DATA BLOCK —
--------------------

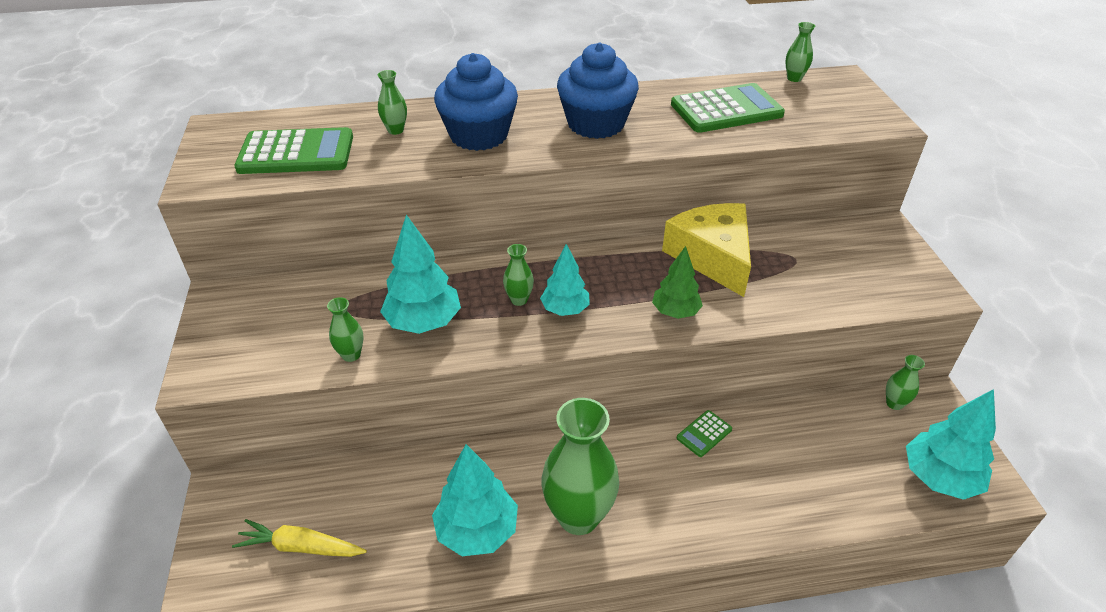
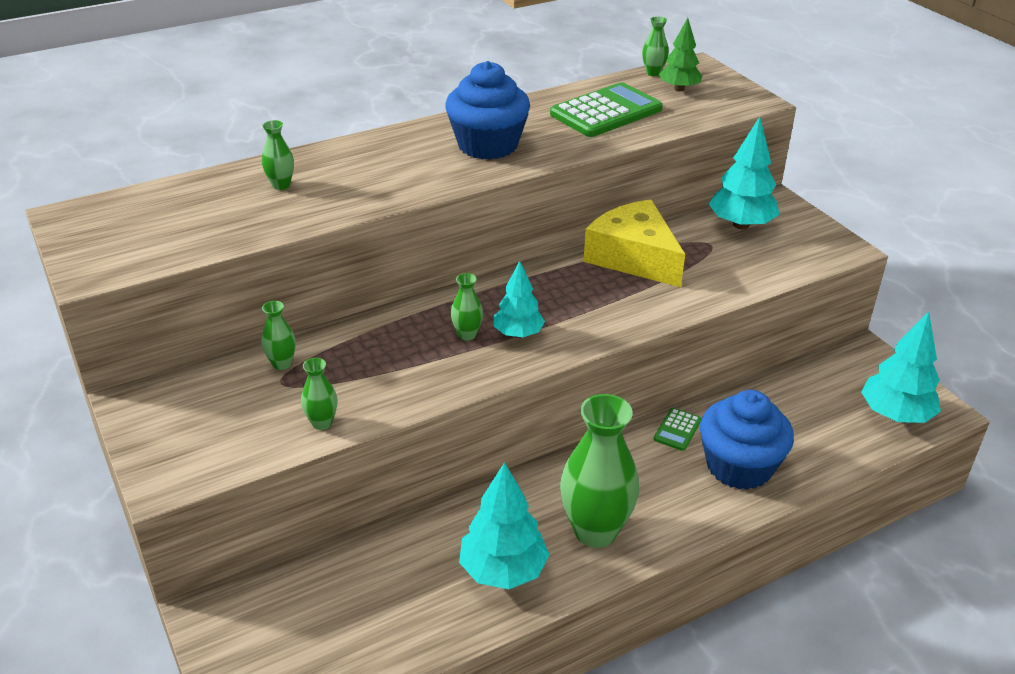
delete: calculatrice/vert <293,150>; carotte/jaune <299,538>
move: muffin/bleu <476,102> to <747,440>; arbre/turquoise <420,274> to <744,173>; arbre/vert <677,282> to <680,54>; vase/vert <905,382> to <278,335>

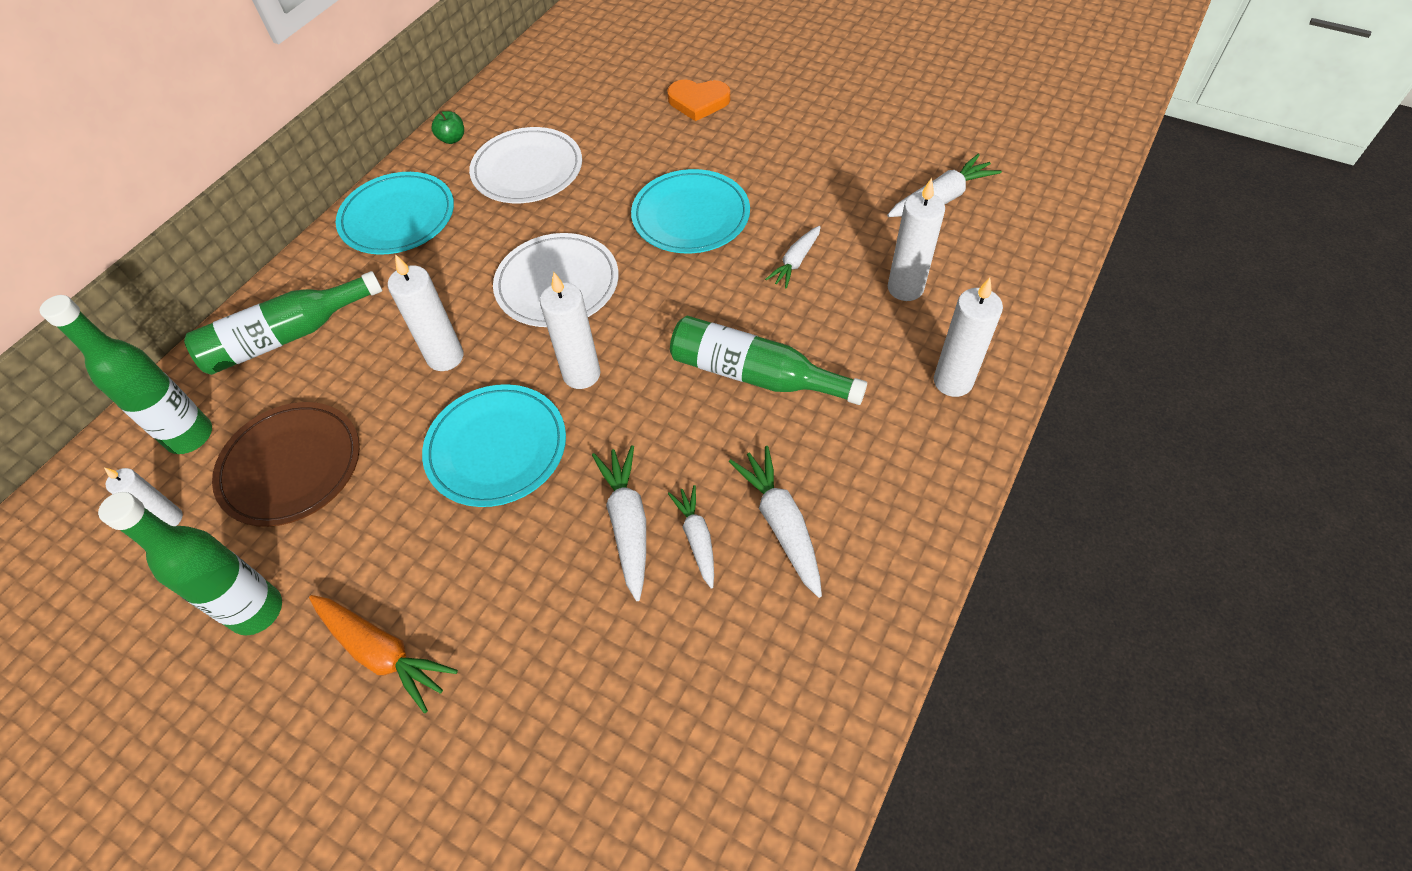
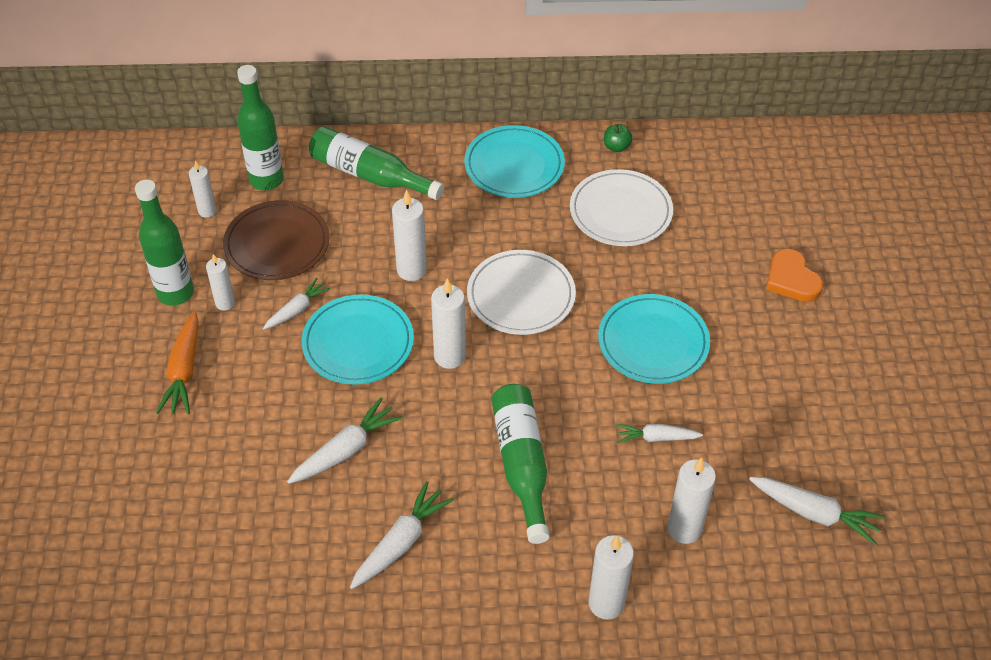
insert: bougie/blanc <220,282>
move: carotte/blanc <691,537> to <297,303>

--------------------

WORK TO BE COMPLETED —
Would you copy out the data exactly, leaving every picture out?

ANSWER AREA —
delete: calculatrice/vert <293,150>; carotte/jaune <299,538>
move: muffin/bleu <476,102> to <747,440>; arbre/turquoise <420,274> to <744,173>; arbre/vert <677,282> to <680,54>; vase/vert <905,382> to <278,335>

insert: bougie/blanc <220,282>
move: carotte/blanc <691,537> to <297,303>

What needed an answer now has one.